EXERCISE REQUIREMENTS: Each line of the data that includes the string "none" is to be copied out.

+ + + + +

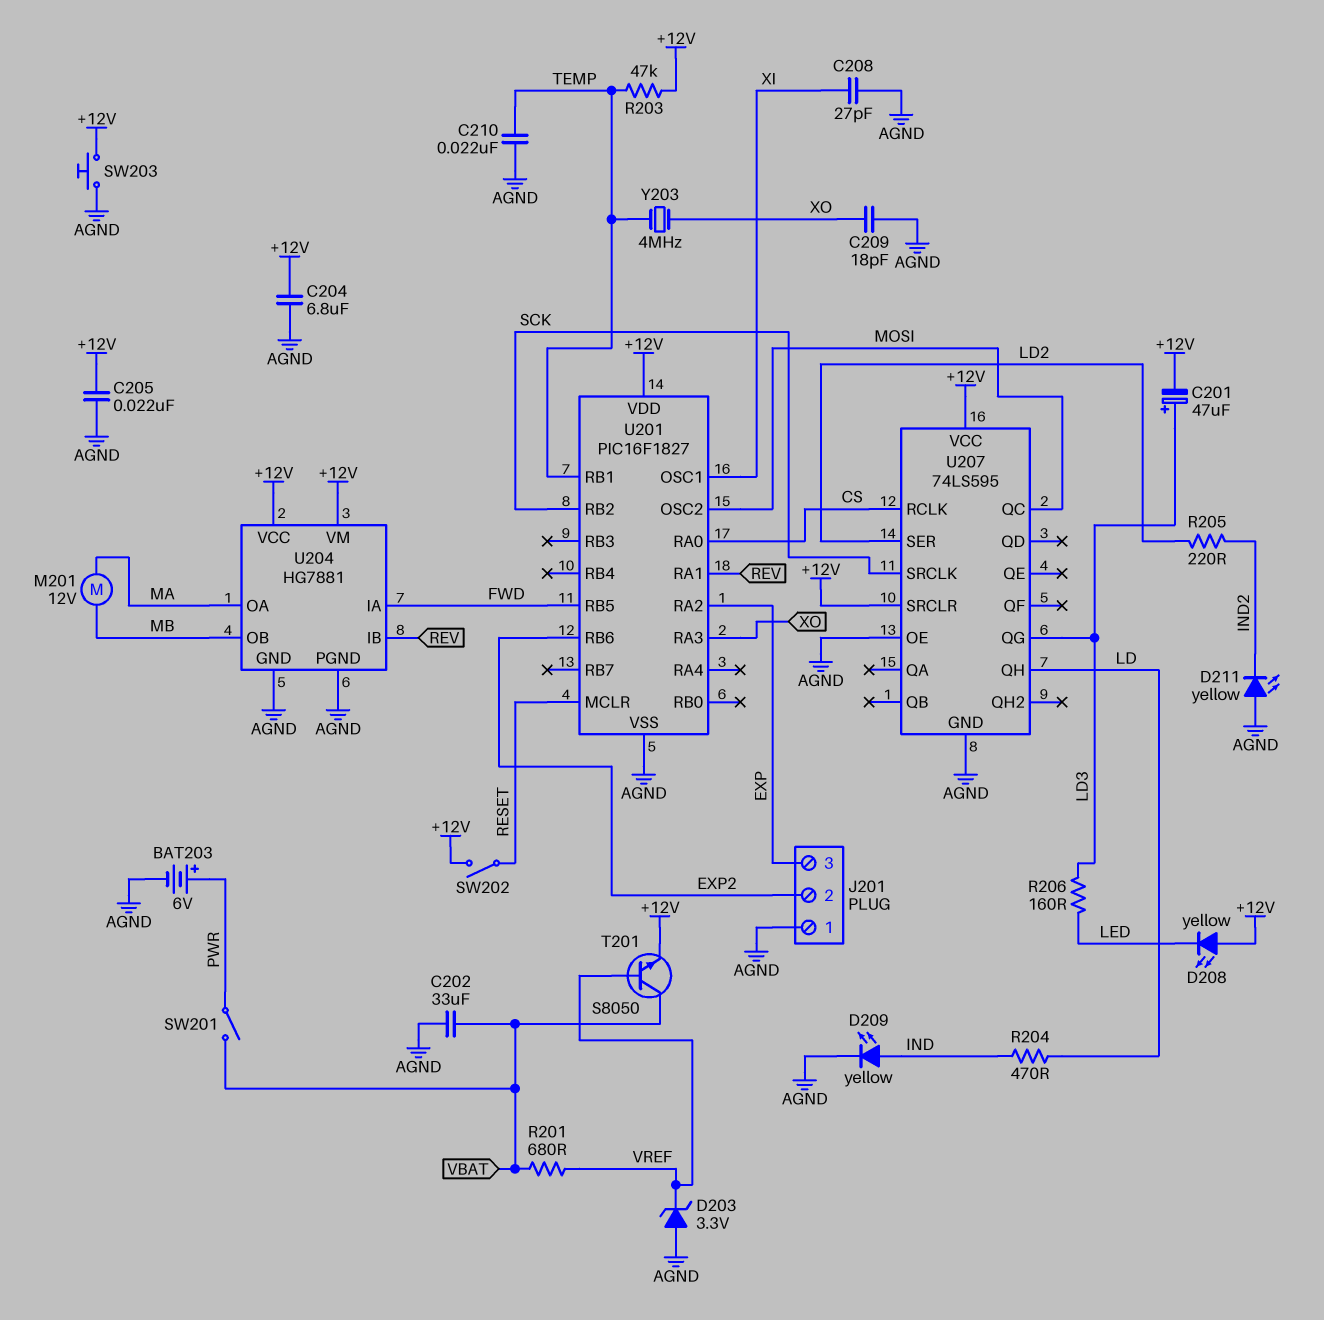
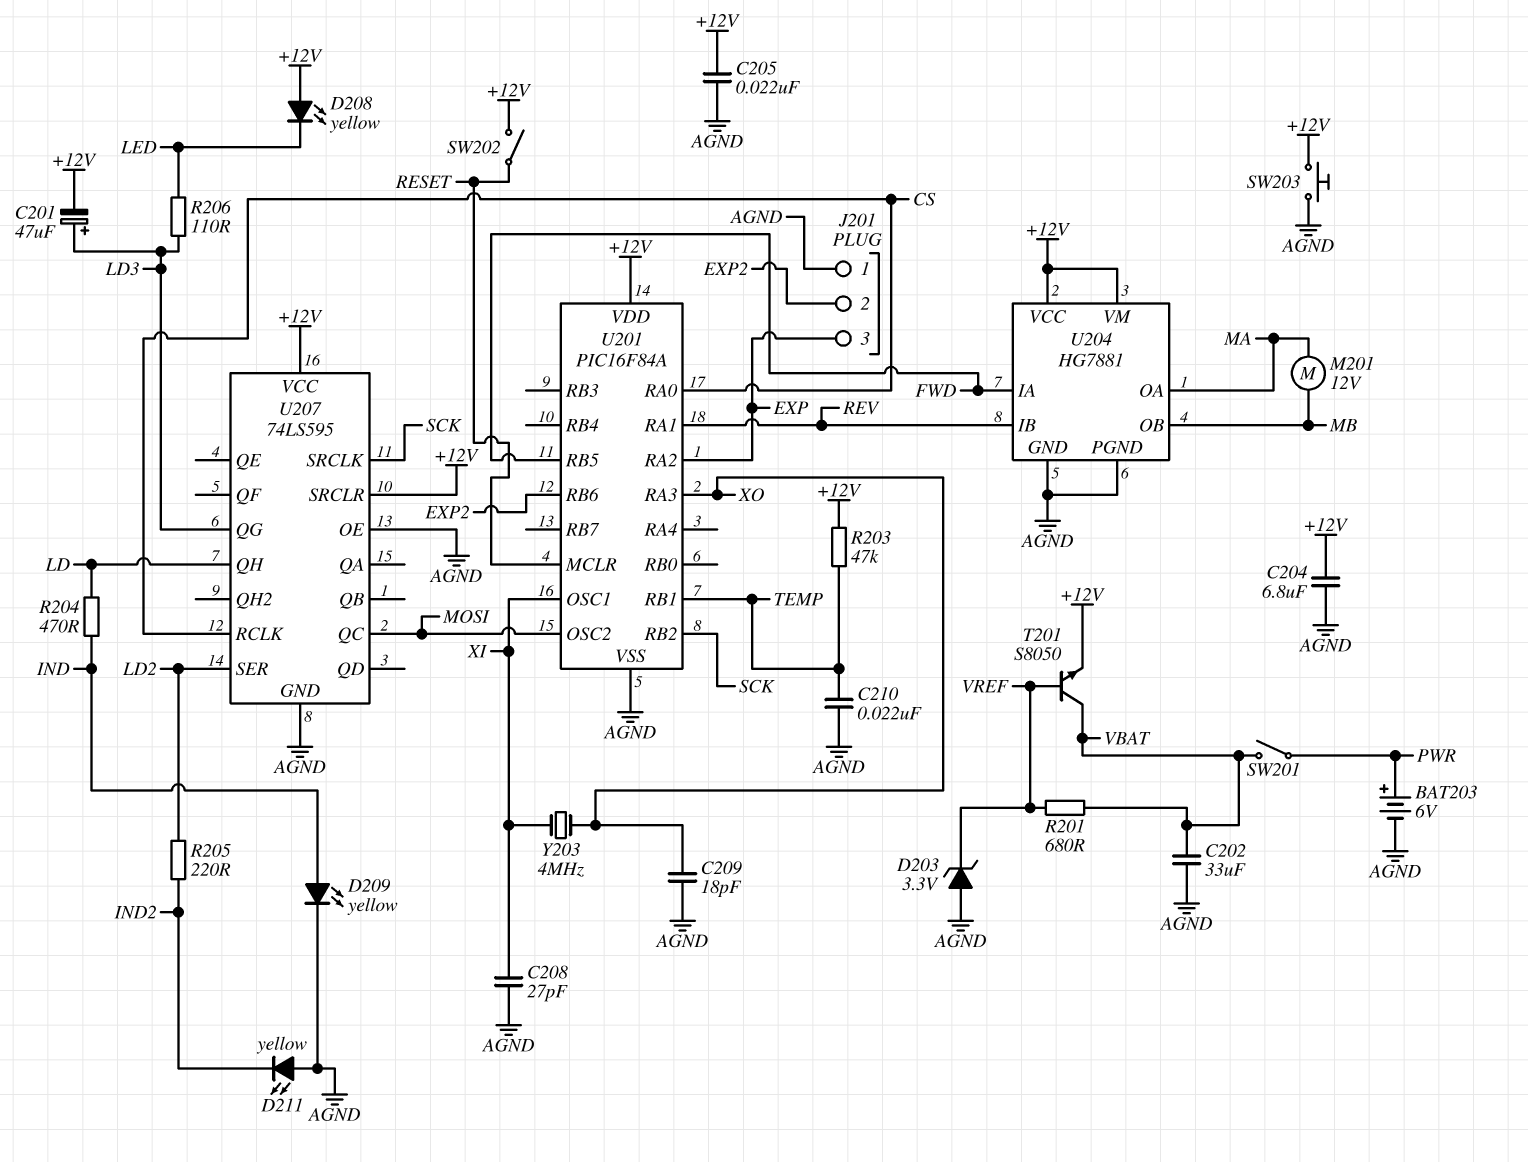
R206: 160 (LD3, LED) -> 110 (LD3, LED)
U201: PIC16F1827 -> PIC16F84A
Y203: 4MHz (TEMP, XO) -> 4MHz (XI, XO)

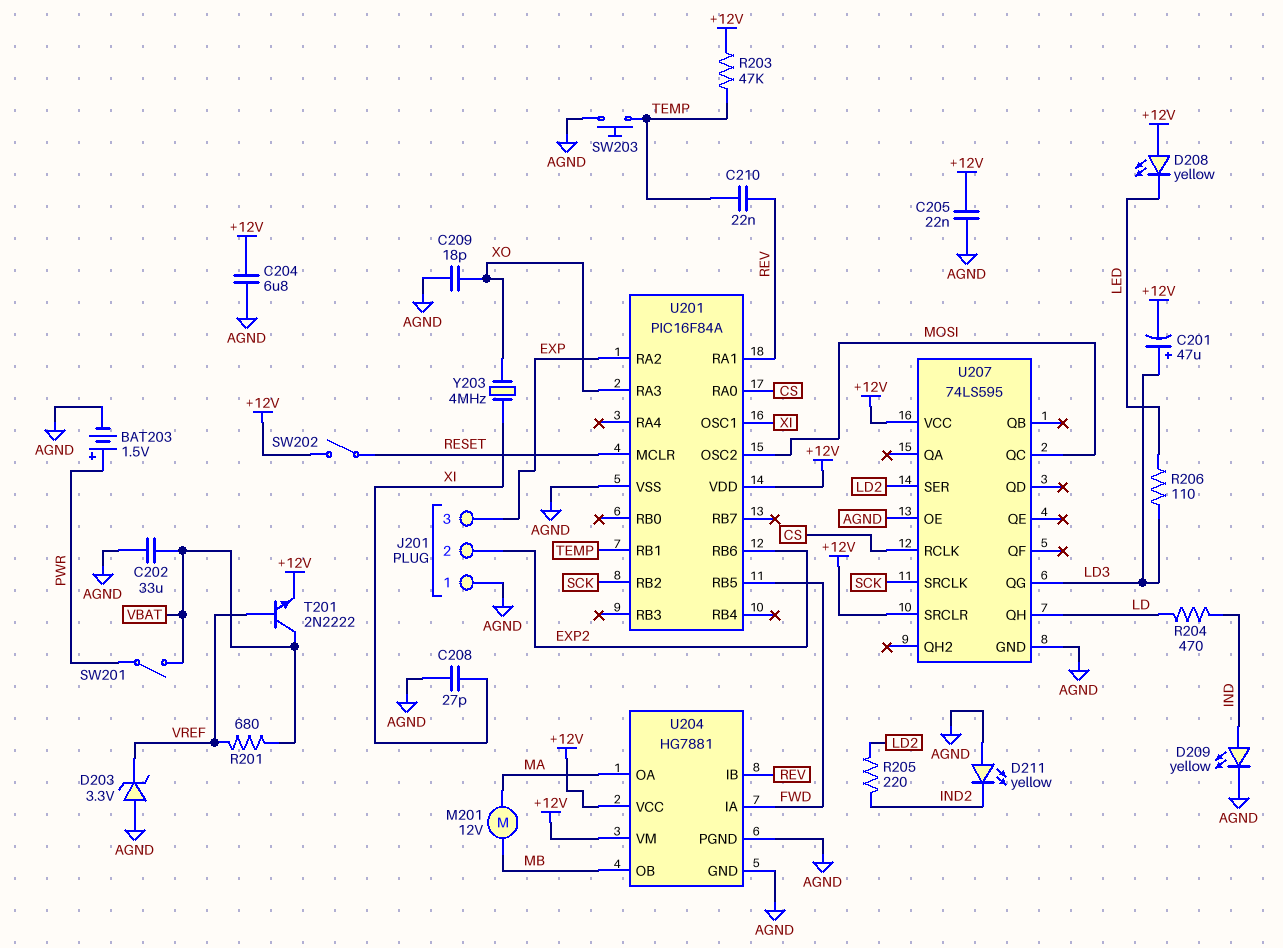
BAT203: 6V (plus PWR, minus AGND) -> 1.5V (plus PWR, minus AGND)
C210: 22nF (AGND, TEMP) -> 22nF (REV, TEMP)
SW203: button (+12V, AGND) -> button (AGND, TEMP)
T201: NPN S8050 (B VREF, C VBAT, E +12V) -> NPN 2N2222 (B VREF, C VBAT, E +12V)

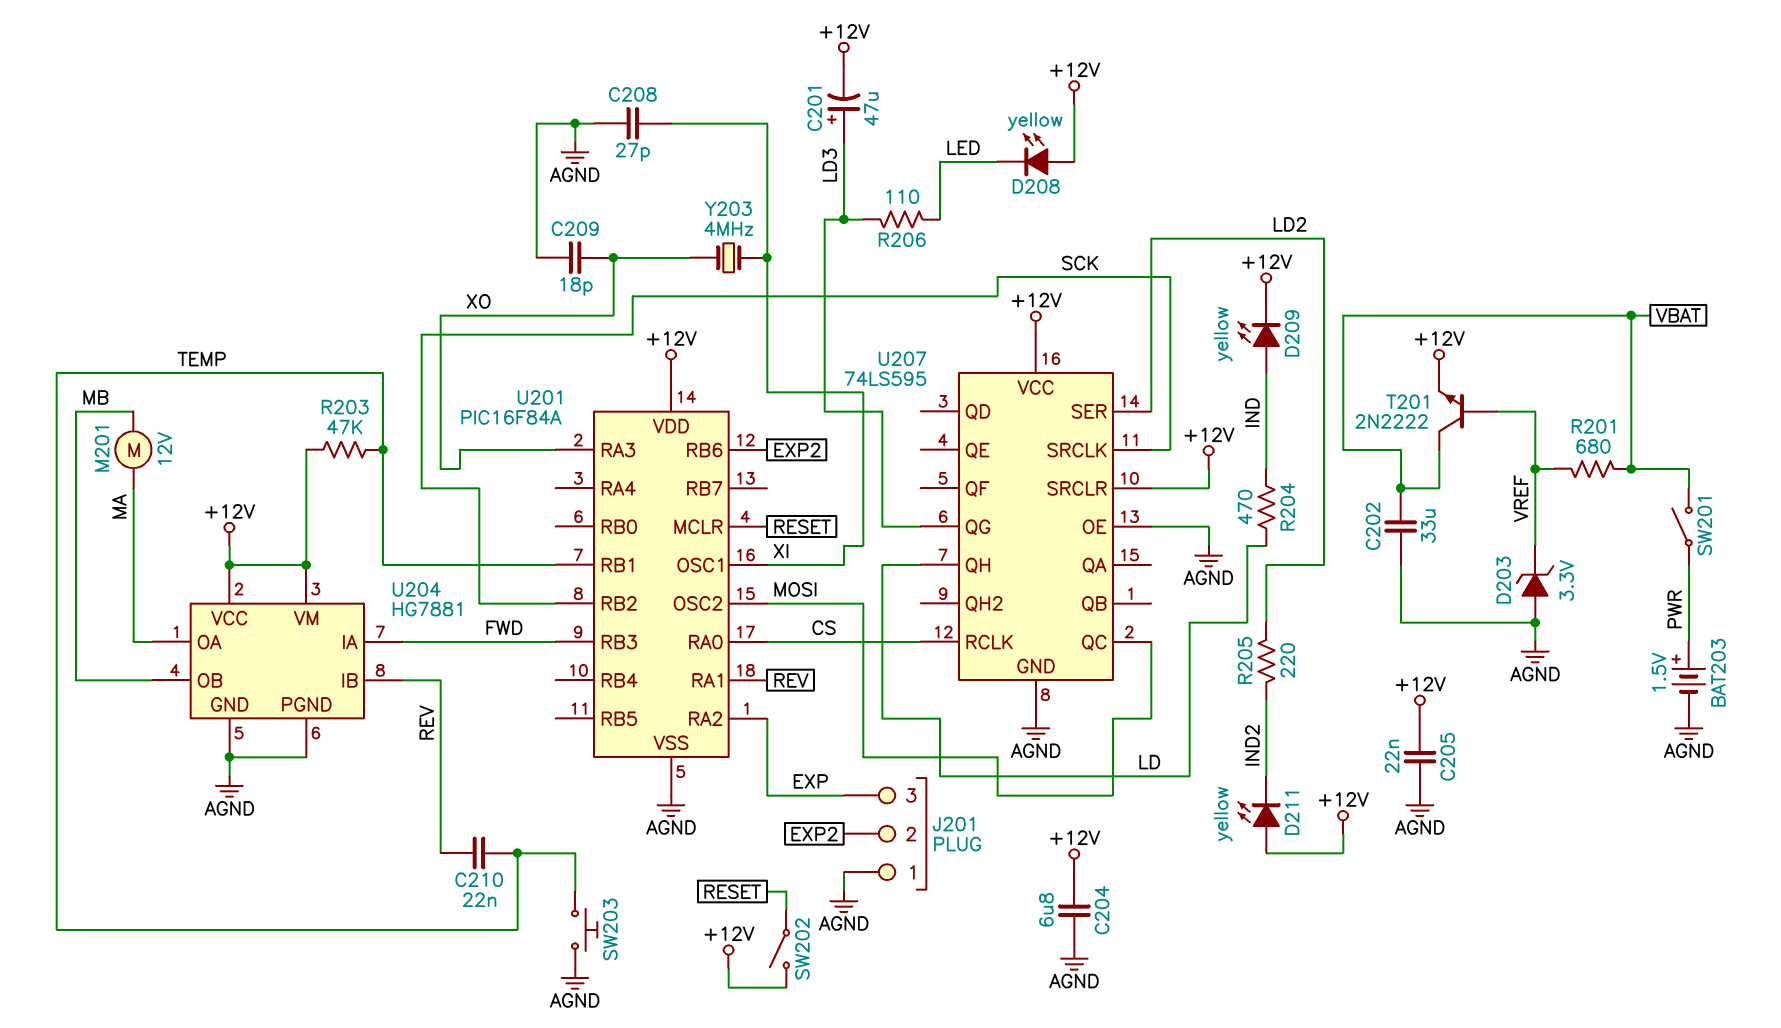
D209: LED yellow (A IND, K AGND) -> LED yellow (A IND, K +12V)
D211: LED yellow (A AGND, K IND2) -> LED yellow (A +12V, K IND2)
U201 pin RB3: none -> FWD
U201 pin RB5: FWD -> none

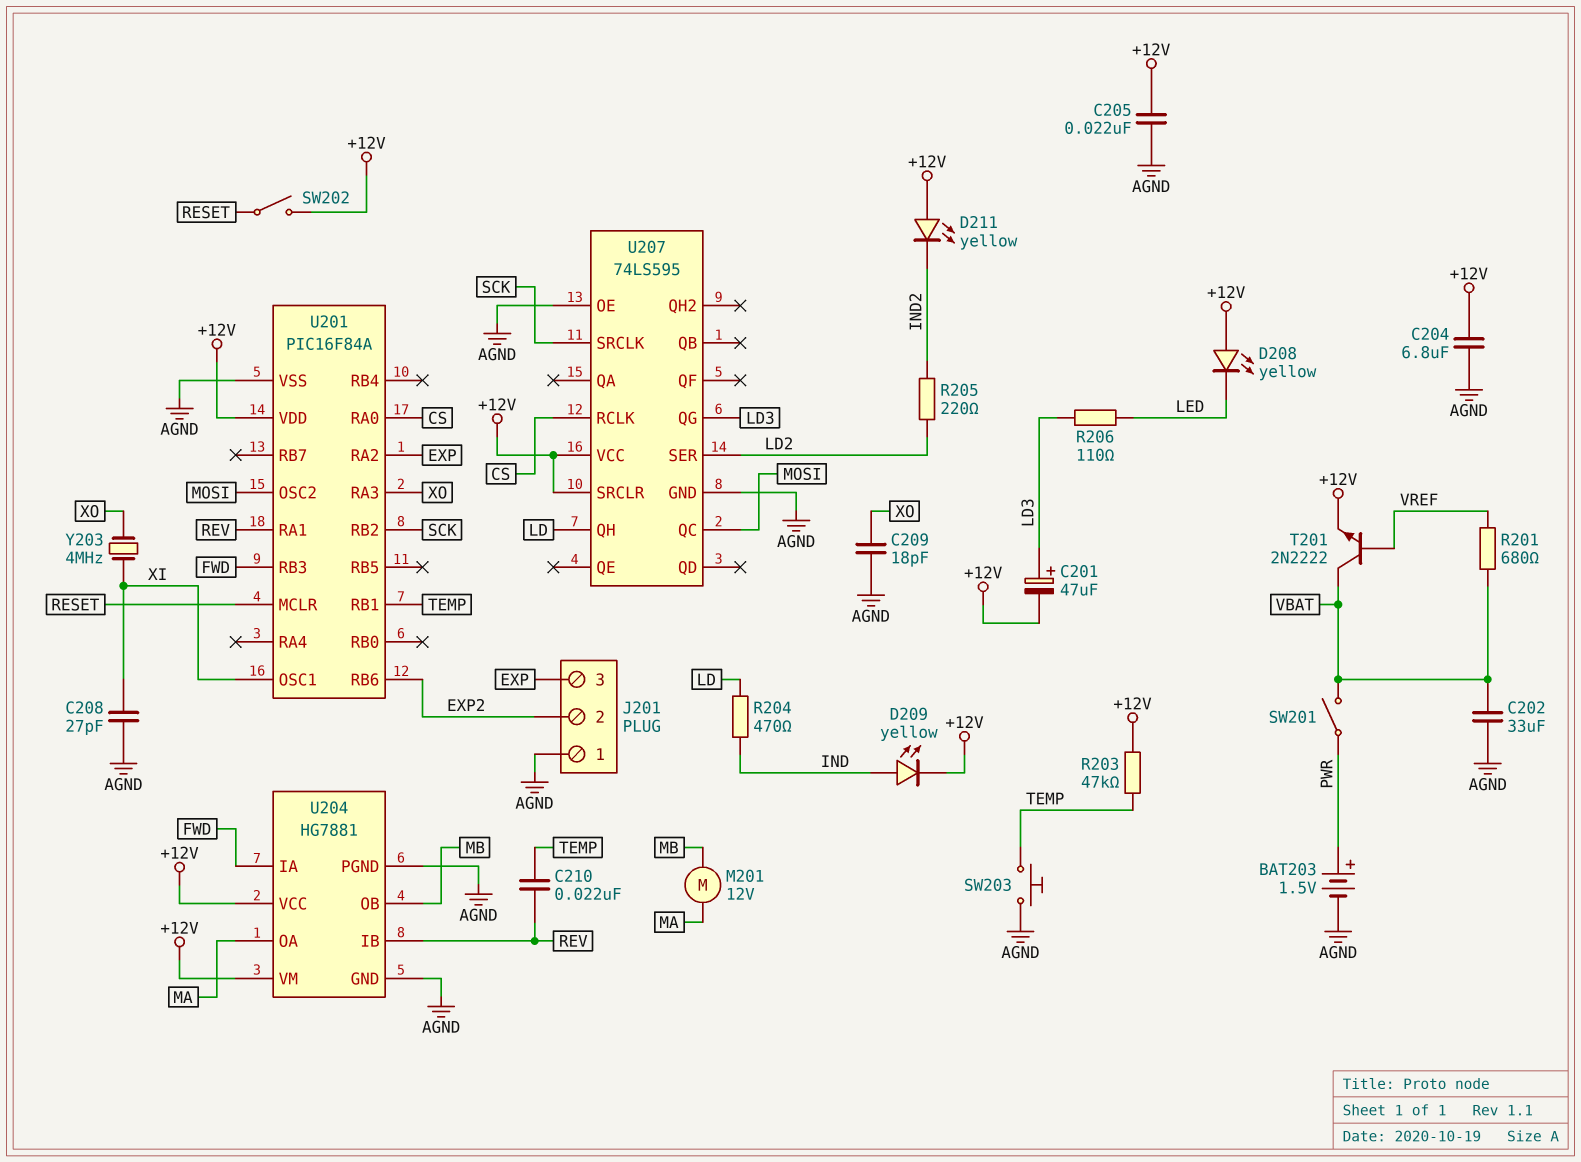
D203: zener 3.3V (A AGND, K VREF) -> none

+ + + + +

SOLVED PROBLEM:
U201 pin RB3: none -> FWD
U201 pin RB5: FWD -> none
D203: zener 3.3V (A AGND, K VREF) -> none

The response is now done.